Pictures aside, every line of the listing should be given again exactly.

◆ **RECORDS SHOWN**:
□ □ □ □ □

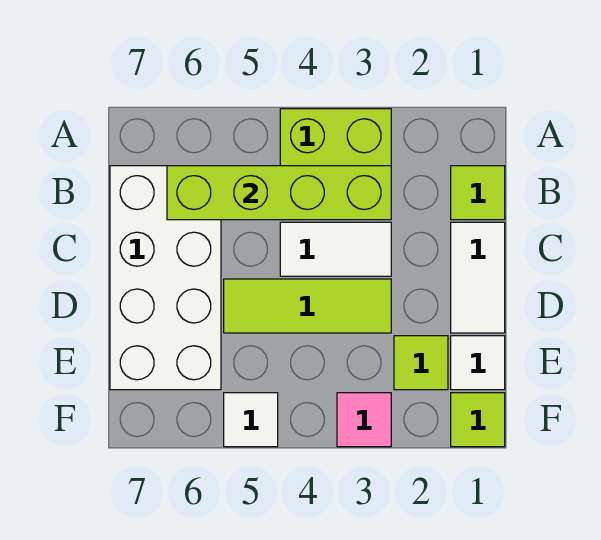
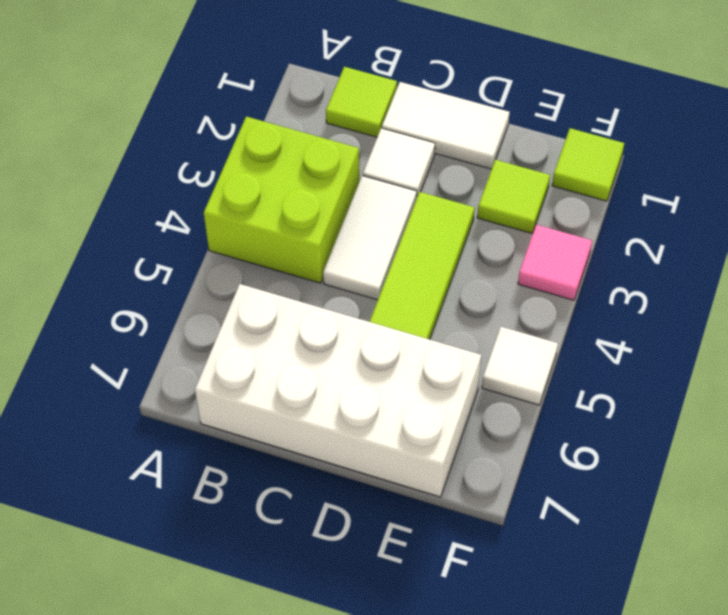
lime brick B3:B6 level 2 -> none
white tile E1 level 1 -> white tile C2 level 1

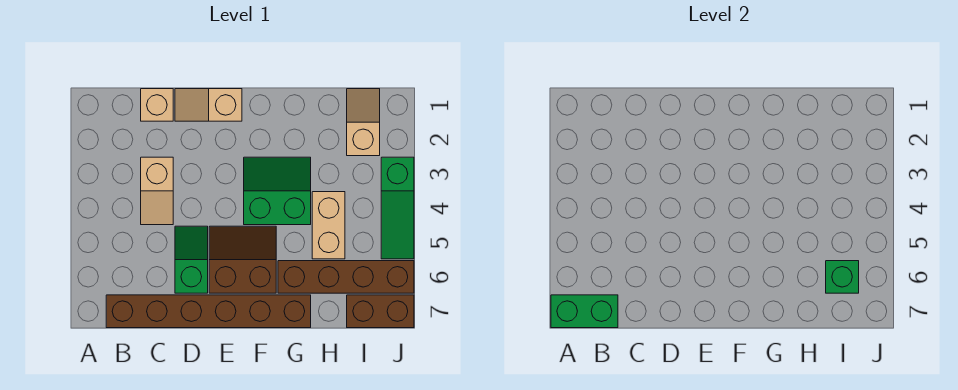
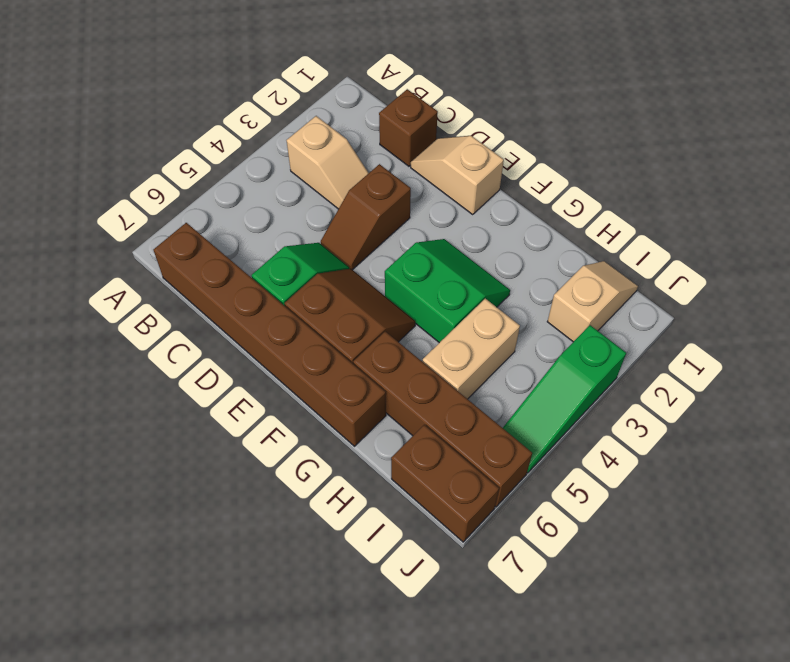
green brick A7:B7 level 2 -> none
tan brick C1 level 1 -> brown brick C1 level 1
tan slope C3:C4 level 1 top 3 -> tan slope B3:C3 level 1 top B
none -> brown slope D3:D4 level 1 top 3
green brick I6 level 2 -> none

□ □ □ □ □

◆ **WRITTEN SOLUTION**:
lime brick B3:B6 level 2 -> none
white tile E1 level 1 -> white tile C2 level 1

green brick A7:B7 level 2 -> none
tan brick C1 level 1 -> brown brick C1 level 1
tan slope C3:C4 level 1 top 3 -> tan slope B3:C3 level 1 top B
none -> brown slope D3:D4 level 1 top 3
green brick I6 level 2 -> none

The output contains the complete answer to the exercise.